◆ Work to complete
Give an exact reproduction of all the lines in the listing.

◆ Records shown
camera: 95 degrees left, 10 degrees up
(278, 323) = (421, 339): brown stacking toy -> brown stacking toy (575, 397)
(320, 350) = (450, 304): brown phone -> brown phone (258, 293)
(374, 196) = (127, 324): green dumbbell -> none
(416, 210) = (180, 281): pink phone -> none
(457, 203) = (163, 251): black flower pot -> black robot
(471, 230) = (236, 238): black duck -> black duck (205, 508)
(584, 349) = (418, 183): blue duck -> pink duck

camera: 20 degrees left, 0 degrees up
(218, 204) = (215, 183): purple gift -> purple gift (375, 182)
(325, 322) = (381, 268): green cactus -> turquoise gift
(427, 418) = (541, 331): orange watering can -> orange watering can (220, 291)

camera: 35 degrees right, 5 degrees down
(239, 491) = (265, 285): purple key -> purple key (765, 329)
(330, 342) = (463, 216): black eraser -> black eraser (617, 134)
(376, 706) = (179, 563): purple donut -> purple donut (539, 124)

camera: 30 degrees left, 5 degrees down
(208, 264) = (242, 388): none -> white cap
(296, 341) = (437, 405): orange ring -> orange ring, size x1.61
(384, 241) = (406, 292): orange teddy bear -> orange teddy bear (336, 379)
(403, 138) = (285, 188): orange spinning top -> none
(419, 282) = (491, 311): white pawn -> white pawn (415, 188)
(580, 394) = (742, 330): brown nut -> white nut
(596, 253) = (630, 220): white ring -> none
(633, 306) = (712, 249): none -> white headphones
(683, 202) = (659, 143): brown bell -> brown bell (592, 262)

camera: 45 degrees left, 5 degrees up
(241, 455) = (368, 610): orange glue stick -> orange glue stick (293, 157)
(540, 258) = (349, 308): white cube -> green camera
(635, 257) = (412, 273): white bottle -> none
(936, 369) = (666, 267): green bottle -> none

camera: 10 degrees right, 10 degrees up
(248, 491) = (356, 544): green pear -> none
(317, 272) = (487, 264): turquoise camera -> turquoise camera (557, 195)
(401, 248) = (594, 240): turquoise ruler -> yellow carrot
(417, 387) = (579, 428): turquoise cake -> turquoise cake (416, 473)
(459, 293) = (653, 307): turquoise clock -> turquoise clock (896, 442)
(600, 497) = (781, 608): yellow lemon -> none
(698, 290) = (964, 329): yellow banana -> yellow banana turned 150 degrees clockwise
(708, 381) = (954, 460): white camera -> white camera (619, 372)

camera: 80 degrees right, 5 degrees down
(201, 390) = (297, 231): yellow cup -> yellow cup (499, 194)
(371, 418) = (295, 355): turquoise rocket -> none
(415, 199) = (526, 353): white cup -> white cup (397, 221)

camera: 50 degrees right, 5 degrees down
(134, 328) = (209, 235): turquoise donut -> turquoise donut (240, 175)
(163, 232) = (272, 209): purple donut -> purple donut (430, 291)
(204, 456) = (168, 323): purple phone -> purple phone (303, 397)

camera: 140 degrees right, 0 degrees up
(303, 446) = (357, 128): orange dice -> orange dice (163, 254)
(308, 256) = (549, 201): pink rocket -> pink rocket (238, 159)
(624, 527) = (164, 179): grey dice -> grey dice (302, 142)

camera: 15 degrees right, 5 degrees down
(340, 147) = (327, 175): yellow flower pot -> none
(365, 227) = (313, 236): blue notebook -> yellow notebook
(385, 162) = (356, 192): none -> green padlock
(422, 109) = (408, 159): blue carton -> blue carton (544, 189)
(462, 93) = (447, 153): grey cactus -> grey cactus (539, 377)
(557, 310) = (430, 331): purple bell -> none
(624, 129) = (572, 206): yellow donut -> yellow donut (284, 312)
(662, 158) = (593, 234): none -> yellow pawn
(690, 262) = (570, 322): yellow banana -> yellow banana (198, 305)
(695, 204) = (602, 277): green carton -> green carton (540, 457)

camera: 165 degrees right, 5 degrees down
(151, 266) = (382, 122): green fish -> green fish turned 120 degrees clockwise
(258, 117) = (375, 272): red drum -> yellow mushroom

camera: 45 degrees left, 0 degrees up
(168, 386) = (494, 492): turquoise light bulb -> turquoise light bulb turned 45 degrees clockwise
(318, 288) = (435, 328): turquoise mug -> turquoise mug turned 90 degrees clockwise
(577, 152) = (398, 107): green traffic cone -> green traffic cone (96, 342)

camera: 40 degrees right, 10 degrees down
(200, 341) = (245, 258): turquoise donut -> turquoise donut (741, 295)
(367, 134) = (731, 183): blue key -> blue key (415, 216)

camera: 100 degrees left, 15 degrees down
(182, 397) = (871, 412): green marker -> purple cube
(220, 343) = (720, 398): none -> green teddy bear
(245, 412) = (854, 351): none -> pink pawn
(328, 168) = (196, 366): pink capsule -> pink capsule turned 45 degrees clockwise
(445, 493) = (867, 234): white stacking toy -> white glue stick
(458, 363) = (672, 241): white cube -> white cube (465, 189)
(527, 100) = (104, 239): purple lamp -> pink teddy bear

◆ Answer to this problem
camera: 95 degrees left, 10 degrees up
(278, 323) = (421, 339): brown stacking toy -> brown stacking toy (575, 397)
(320, 350) = (450, 304): brown phone -> brown phone (258, 293)
(374, 196) = (127, 324): green dumbbell -> none
(416, 210) = (180, 281): pink phone -> none
(457, 203) = (163, 251): black flower pot -> black robot
(471, 230) = (236, 238): black duck -> black duck (205, 508)
(584, 349) = (418, 183): blue duck -> pink duck

camera: 20 degrees left, 0 degrees up
(218, 204) = (215, 183): purple gift -> purple gift (375, 182)
(325, 322) = (381, 268): green cactus -> turquoise gift
(427, 418) = (541, 331): orange watering can -> orange watering can (220, 291)

camera: 35 degrees right, 5 degrees down
(239, 491) = (265, 285): purple key -> purple key (765, 329)
(330, 342) = (463, 216): black eraser -> black eraser (617, 134)
(376, 706) = (179, 563): purple donut -> purple donut (539, 124)

camera: 30 degrees left, 5 degrees down
(208, 264) = (242, 388): none -> white cap
(296, 341) = (437, 405): orange ring -> orange ring, size x1.61
(384, 241) = (406, 292): orange teddy bear -> orange teddy bear (336, 379)
(403, 138) = (285, 188): orange spinning top -> none
(419, 282) = (491, 311): white pawn -> white pawn (415, 188)
(580, 394) = (742, 330): brown nut -> white nut
(596, 253) = (630, 220): white ring -> none
(633, 306) = (712, 249): none -> white headphones
(683, 202) = (659, 143): brown bell -> brown bell (592, 262)

camera: 45 degrees left, 5 degrees up
(241, 455) = (368, 610): orange glue stick -> orange glue stick (293, 157)
(540, 258) = (349, 308): white cube -> green camera
(635, 257) = (412, 273): white bottle -> none
(936, 369) = (666, 267): green bottle -> none

camera: 10 degrees right, 10 degrees up
(248, 491) = (356, 544): green pear -> none
(317, 272) = (487, 264): turquoise camera -> turquoise camera (557, 195)
(401, 248) = (594, 240): turquoise ruler -> yellow carrot
(417, 387) = (579, 428): turquoise cake -> turquoise cake (416, 473)
(459, 293) = (653, 307): turquoise clock -> turquoise clock (896, 442)
(600, 497) = (781, 608): yellow lemon -> none
(698, 290) = (964, 329): yellow banana -> yellow banana turned 150 degrees clockwise
(708, 381) = (954, 460): white camera -> white camera (619, 372)

camera: 80 degrees right, 5 degrees down
(201, 390) = (297, 231): yellow cup -> yellow cup (499, 194)
(371, 418) = (295, 355): turquoise rocket -> none
(415, 199) = (526, 353): white cup -> white cup (397, 221)

camera: 50 degrees right, 5 degrees down
(134, 328) = (209, 235): turquoise donut -> turquoise donut (240, 175)
(163, 232) = (272, 209): purple donut -> purple donut (430, 291)
(204, 456) = (168, 323): purple phone -> purple phone (303, 397)

camera: 140 degrees right, 0 degrees up
(303, 446) = (357, 128): orange dice -> orange dice (163, 254)
(308, 256) = (549, 201): pink rocket -> pink rocket (238, 159)
(624, 527) = (164, 179): grey dice -> grey dice (302, 142)

camera: 15 degrees right, 5 degrees down
(340, 147) = (327, 175): yellow flower pot -> none
(365, 227) = (313, 236): blue notebook -> yellow notebook
(385, 162) = (356, 192): none -> green padlock
(422, 109) = (408, 159): blue carton -> blue carton (544, 189)
(462, 93) = (447, 153): grey cactus -> grey cactus (539, 377)
(557, 310) = (430, 331): purple bell -> none
(624, 129) = (572, 206): yellow donut -> yellow donut (284, 312)
(662, 158) = (593, 234): none -> yellow pawn
(690, 262) = (570, 322): yellow banana -> yellow banana (198, 305)
(695, 204) = (602, 277): green carton -> green carton (540, 457)

camera: 165 degrees right, 5 degrees down
(151, 266) = (382, 122): green fish -> green fish turned 120 degrees clockwise
(258, 117) = (375, 272): red drum -> yellow mushroom

camera: 45 degrees left, 0 degrees up
(168, 386) = (494, 492): turquoise light bulb -> turquoise light bulb turned 45 degrees clockwise
(318, 288) = (435, 328): turquoise mug -> turquoise mug turned 90 degrees clockwise
(577, 152) = (398, 107): green traffic cone -> green traffic cone (96, 342)

camera: 40 degrees right, 10 degrees down
(200, 341) = (245, 258): turquoise donut -> turquoise donut (741, 295)
(367, 134) = (731, 183): blue key -> blue key (415, 216)

camera: 100 degrees left, 15 degrees down
(182, 397) = (871, 412): green marker -> purple cube
(220, 343) = (720, 398): none -> green teddy bear
(245, 412) = (854, 351): none -> pink pawn
(328, 168) = (196, 366): pink capsule -> pink capsule turned 45 degrees clockwise
(445, 493) = (867, 234): white stacking toy -> white glue stick
(458, 363) = (672, 241): white cube -> white cube (465, 189)
(527, 100) = (104, 239): purple lamp -> pink teddy bear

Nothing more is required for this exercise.